*LISTED RECORDS*

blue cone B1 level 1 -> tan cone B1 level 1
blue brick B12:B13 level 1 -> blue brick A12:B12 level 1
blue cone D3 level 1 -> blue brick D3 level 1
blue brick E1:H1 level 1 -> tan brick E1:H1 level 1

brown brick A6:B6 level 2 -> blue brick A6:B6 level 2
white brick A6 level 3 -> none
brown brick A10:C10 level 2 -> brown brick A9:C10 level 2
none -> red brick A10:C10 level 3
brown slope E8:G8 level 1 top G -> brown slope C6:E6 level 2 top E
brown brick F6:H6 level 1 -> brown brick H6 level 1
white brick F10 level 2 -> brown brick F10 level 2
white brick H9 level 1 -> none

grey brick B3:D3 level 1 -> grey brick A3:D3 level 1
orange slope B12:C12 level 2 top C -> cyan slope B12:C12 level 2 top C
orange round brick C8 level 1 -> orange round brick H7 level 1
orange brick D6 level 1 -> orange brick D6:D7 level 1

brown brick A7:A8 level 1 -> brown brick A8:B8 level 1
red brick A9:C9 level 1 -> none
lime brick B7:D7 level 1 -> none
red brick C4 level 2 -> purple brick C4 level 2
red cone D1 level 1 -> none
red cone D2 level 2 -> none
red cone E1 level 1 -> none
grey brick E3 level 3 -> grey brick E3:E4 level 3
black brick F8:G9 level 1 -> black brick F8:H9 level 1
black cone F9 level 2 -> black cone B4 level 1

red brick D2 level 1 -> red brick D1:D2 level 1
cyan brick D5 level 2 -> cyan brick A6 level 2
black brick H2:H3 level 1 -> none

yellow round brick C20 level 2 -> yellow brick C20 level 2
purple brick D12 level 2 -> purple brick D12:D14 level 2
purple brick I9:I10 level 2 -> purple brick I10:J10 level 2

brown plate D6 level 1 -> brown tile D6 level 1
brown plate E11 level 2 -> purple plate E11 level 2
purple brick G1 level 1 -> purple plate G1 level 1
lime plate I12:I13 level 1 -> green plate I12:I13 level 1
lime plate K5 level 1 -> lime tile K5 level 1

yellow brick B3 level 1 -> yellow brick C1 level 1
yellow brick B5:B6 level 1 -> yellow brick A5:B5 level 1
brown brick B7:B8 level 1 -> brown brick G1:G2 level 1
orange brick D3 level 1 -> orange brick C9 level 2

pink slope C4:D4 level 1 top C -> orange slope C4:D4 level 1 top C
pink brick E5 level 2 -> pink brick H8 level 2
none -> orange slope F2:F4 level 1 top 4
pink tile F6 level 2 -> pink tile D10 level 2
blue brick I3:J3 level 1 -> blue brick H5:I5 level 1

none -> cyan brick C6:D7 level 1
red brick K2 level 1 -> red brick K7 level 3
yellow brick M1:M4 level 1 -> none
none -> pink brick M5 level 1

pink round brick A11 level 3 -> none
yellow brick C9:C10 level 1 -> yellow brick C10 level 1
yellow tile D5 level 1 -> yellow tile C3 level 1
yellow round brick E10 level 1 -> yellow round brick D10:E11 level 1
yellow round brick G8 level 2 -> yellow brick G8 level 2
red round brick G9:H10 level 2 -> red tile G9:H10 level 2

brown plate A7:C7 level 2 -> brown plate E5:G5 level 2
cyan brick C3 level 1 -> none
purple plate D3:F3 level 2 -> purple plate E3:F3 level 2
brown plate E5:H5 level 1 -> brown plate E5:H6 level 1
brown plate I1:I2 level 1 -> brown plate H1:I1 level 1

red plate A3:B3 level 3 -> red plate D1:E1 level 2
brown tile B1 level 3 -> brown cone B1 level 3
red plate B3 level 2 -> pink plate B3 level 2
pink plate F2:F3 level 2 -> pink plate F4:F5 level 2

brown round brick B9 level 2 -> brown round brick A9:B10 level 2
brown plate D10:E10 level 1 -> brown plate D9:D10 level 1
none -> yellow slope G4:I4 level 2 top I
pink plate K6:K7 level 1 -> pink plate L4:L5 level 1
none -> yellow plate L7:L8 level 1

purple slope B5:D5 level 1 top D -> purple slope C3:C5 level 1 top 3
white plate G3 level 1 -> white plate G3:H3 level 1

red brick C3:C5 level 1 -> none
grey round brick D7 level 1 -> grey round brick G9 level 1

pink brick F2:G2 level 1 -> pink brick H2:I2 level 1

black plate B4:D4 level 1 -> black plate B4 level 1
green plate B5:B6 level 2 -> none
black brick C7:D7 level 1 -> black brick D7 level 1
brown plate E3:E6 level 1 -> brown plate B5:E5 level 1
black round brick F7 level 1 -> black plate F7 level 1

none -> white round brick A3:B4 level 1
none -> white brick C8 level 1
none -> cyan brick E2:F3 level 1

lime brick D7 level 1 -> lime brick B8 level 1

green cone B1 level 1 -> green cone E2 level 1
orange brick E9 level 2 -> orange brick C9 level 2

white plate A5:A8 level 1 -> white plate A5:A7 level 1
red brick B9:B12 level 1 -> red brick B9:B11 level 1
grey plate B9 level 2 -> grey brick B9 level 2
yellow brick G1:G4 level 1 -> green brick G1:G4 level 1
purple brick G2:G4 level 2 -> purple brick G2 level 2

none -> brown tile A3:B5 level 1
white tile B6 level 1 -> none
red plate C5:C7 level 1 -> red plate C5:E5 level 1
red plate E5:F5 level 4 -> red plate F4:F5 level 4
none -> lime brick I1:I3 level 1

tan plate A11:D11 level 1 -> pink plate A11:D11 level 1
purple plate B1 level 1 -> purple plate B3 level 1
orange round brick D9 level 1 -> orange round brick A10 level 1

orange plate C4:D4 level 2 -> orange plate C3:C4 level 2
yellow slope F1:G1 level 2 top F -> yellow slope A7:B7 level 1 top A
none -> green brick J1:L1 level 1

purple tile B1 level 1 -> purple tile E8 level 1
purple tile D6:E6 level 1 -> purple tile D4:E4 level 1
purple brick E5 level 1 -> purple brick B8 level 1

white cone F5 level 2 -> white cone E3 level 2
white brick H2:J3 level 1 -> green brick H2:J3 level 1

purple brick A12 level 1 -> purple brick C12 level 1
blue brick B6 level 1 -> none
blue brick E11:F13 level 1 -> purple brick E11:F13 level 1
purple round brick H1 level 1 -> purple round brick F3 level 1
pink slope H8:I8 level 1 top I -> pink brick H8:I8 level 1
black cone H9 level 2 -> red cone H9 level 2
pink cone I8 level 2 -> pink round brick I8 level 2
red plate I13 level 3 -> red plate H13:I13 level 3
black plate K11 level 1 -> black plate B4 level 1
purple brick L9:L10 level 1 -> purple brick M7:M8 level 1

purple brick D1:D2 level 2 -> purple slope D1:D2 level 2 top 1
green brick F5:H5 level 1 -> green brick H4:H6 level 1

*WORK ITEM*
Recopy the entries above in their entirety, exactly.

*EXERCISE OUTPUT*
blue cone B1 level 1 -> tan cone B1 level 1
blue brick B12:B13 level 1 -> blue brick A12:B12 level 1
blue cone D3 level 1 -> blue brick D3 level 1
blue brick E1:H1 level 1 -> tan brick E1:H1 level 1

brown brick A6:B6 level 2 -> blue brick A6:B6 level 2
white brick A6 level 3 -> none
brown brick A10:C10 level 2 -> brown brick A9:C10 level 2
none -> red brick A10:C10 level 3
brown slope E8:G8 level 1 top G -> brown slope C6:E6 level 2 top E
brown brick F6:H6 level 1 -> brown brick H6 level 1
white brick F10 level 2 -> brown brick F10 level 2
white brick H9 level 1 -> none

grey brick B3:D3 level 1 -> grey brick A3:D3 level 1
orange slope B12:C12 level 2 top C -> cyan slope B12:C12 level 2 top C
orange round brick C8 level 1 -> orange round brick H7 level 1
orange brick D6 level 1 -> orange brick D6:D7 level 1

brown brick A7:A8 level 1 -> brown brick A8:B8 level 1
red brick A9:C9 level 1 -> none
lime brick B7:D7 level 1 -> none
red brick C4 level 2 -> purple brick C4 level 2
red cone D1 level 1 -> none
red cone D2 level 2 -> none
red cone E1 level 1 -> none
grey brick E3 level 3 -> grey brick E3:E4 level 3
black brick F8:G9 level 1 -> black brick F8:H9 level 1
black cone F9 level 2 -> black cone B4 level 1

red brick D2 level 1 -> red brick D1:D2 level 1
cyan brick D5 level 2 -> cyan brick A6 level 2
black brick H2:H3 level 1 -> none

yellow round brick C20 level 2 -> yellow brick C20 level 2
purple brick D12 level 2 -> purple brick D12:D14 level 2
purple brick I9:I10 level 2 -> purple brick I10:J10 level 2

brown plate D6 level 1 -> brown tile D6 level 1
brown plate E11 level 2 -> purple plate E11 level 2
purple brick G1 level 1 -> purple plate G1 level 1
lime plate I12:I13 level 1 -> green plate I12:I13 level 1
lime plate K5 level 1 -> lime tile K5 level 1

yellow brick B3 level 1 -> yellow brick C1 level 1
yellow brick B5:B6 level 1 -> yellow brick A5:B5 level 1
brown brick B7:B8 level 1 -> brown brick G1:G2 level 1
orange brick D3 level 1 -> orange brick C9 level 2

pink slope C4:D4 level 1 top C -> orange slope C4:D4 level 1 top C
pink brick E5 level 2 -> pink brick H8 level 2
none -> orange slope F2:F4 level 1 top 4
pink tile F6 level 2 -> pink tile D10 level 2
blue brick I3:J3 level 1 -> blue brick H5:I5 level 1

none -> cyan brick C6:D7 level 1
red brick K2 level 1 -> red brick K7 level 3
yellow brick M1:M4 level 1 -> none
none -> pink brick M5 level 1

pink round brick A11 level 3 -> none
yellow brick C9:C10 level 1 -> yellow brick C10 level 1
yellow tile D5 level 1 -> yellow tile C3 level 1
yellow round brick E10 level 1 -> yellow round brick D10:E11 level 1
yellow round brick G8 level 2 -> yellow brick G8 level 2
red round brick G9:H10 level 2 -> red tile G9:H10 level 2

brown plate A7:C7 level 2 -> brown plate E5:G5 level 2
cyan brick C3 level 1 -> none
purple plate D3:F3 level 2 -> purple plate E3:F3 level 2
brown plate E5:H5 level 1 -> brown plate E5:H6 level 1
brown plate I1:I2 level 1 -> brown plate H1:I1 level 1

red plate A3:B3 level 3 -> red plate D1:E1 level 2
brown tile B1 level 3 -> brown cone B1 level 3
red plate B3 level 2 -> pink plate B3 level 2
pink plate F2:F3 level 2 -> pink plate F4:F5 level 2

brown round brick B9 level 2 -> brown round brick A9:B10 level 2
brown plate D10:E10 level 1 -> brown plate D9:D10 level 1
none -> yellow slope G4:I4 level 2 top I
pink plate K6:K7 level 1 -> pink plate L4:L5 level 1
none -> yellow plate L7:L8 level 1

purple slope B5:D5 level 1 top D -> purple slope C3:C5 level 1 top 3
white plate G3 level 1 -> white plate G3:H3 level 1

red brick C3:C5 level 1 -> none
grey round brick D7 level 1 -> grey round brick G9 level 1

pink brick F2:G2 level 1 -> pink brick H2:I2 level 1

black plate B4:D4 level 1 -> black plate B4 level 1
green plate B5:B6 level 2 -> none
black brick C7:D7 level 1 -> black brick D7 level 1
brown plate E3:E6 level 1 -> brown plate B5:E5 level 1
black round brick F7 level 1 -> black plate F7 level 1

none -> white round brick A3:B4 level 1
none -> white brick C8 level 1
none -> cyan brick E2:F3 level 1

lime brick D7 level 1 -> lime brick B8 level 1

green cone B1 level 1 -> green cone E2 level 1
orange brick E9 level 2 -> orange brick C9 level 2

white plate A5:A8 level 1 -> white plate A5:A7 level 1
red brick B9:B12 level 1 -> red brick B9:B11 level 1
grey plate B9 level 2 -> grey brick B9 level 2
yellow brick G1:G4 level 1 -> green brick G1:G4 level 1
purple brick G2:G4 level 2 -> purple brick G2 level 2

none -> brown tile A3:B5 level 1
white tile B6 level 1 -> none
red plate C5:C7 level 1 -> red plate C5:E5 level 1
red plate E5:F5 level 4 -> red plate F4:F5 level 4
none -> lime brick I1:I3 level 1

tan plate A11:D11 level 1 -> pink plate A11:D11 level 1
purple plate B1 level 1 -> purple plate B3 level 1
orange round brick D9 level 1 -> orange round brick A10 level 1

orange plate C4:D4 level 2 -> orange plate C3:C4 level 2
yellow slope F1:G1 level 2 top F -> yellow slope A7:B7 level 1 top A
none -> green brick J1:L1 level 1

purple tile B1 level 1 -> purple tile E8 level 1
purple tile D6:E6 level 1 -> purple tile D4:E4 level 1
purple brick E5 level 1 -> purple brick B8 level 1

white cone F5 level 2 -> white cone E3 level 2
white brick H2:J3 level 1 -> green brick H2:J3 level 1

purple brick A12 level 1 -> purple brick C12 level 1
blue brick B6 level 1 -> none
blue brick E11:F13 level 1 -> purple brick E11:F13 level 1
purple round brick H1 level 1 -> purple round brick F3 level 1
pink slope H8:I8 level 1 top I -> pink brick H8:I8 level 1
black cone H9 level 2 -> red cone H9 level 2
pink cone I8 level 2 -> pink round brick I8 level 2
red plate I13 level 3 -> red plate H13:I13 level 3
black plate K11 level 1 -> black plate B4 level 1
purple brick L9:L10 level 1 -> purple brick M7:M8 level 1

purple brick D1:D2 level 2 -> purple slope D1:D2 level 2 top 1
green brick F5:H5 level 1 -> green brick H4:H6 level 1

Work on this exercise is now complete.